==== Data excerpts

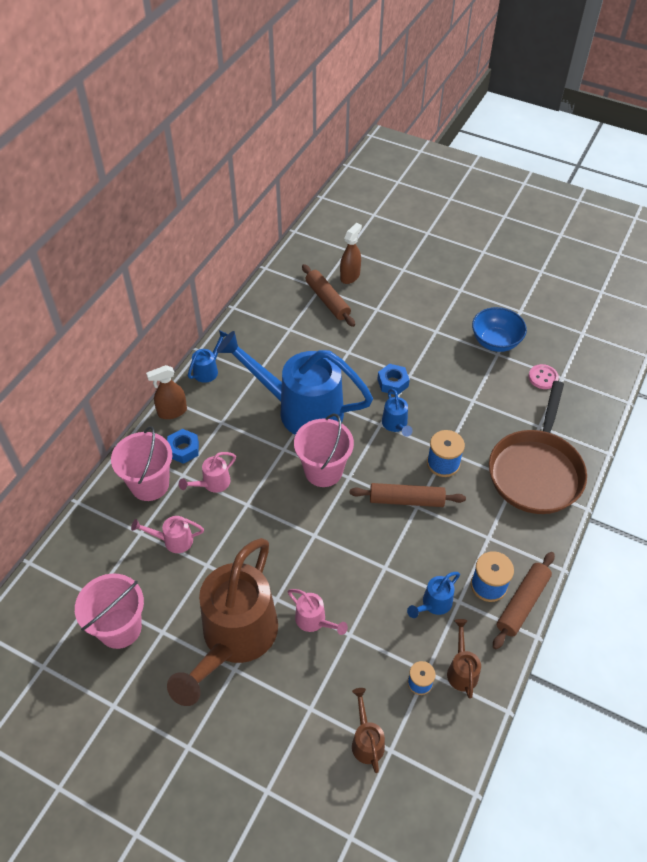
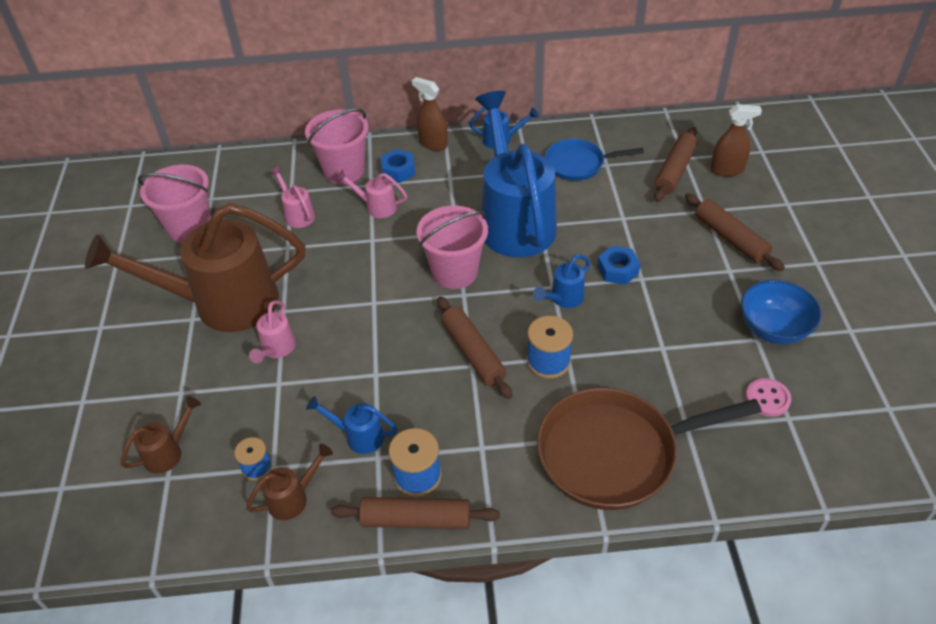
camera: 60 degrees right, 5 degrees down
(275, 343) = (578, 164): none -> blue pan
(410, 313) = (730, 238): none -> brown rolling pin

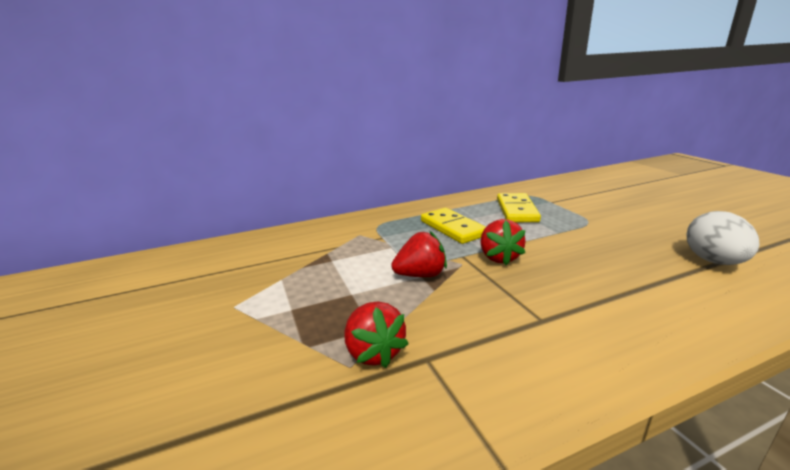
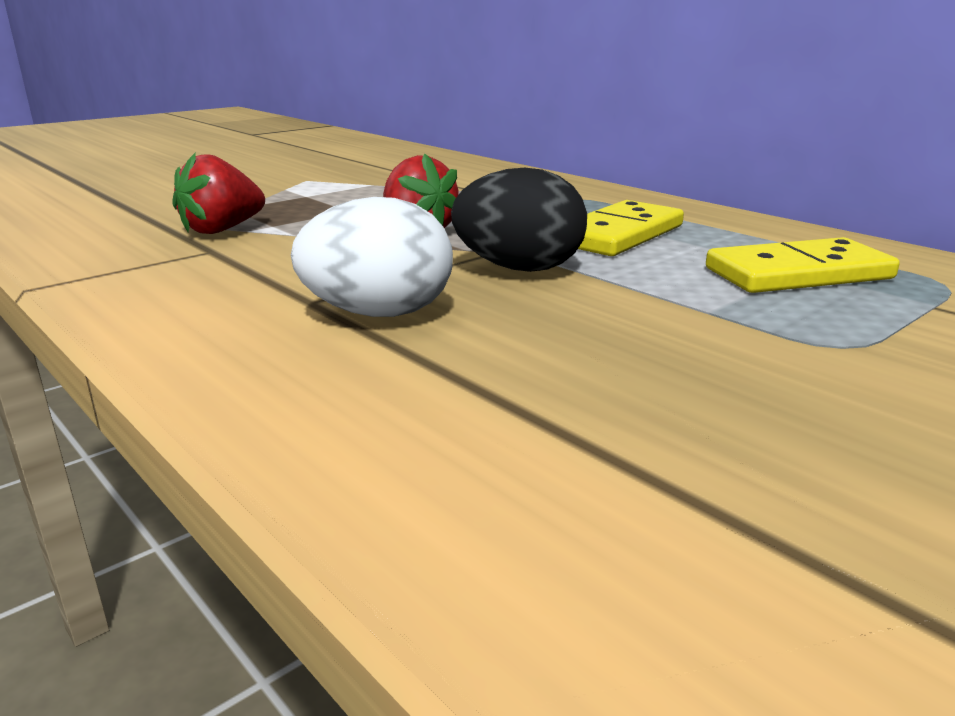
camera: 70 degrees right, 0 degrees up
(499, 257) = (519, 268): red strawberry -> black egg
(714, 261) = (735, 511): white egg -> white egg (378, 314)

========

**Exercise brief**
Look through the entries above and find each line where the word "right" occurs; copy those lines.

**Exercise output**
camera: 60 degrees right, 5 degrees down
camera: 70 degrees right, 0 degrees up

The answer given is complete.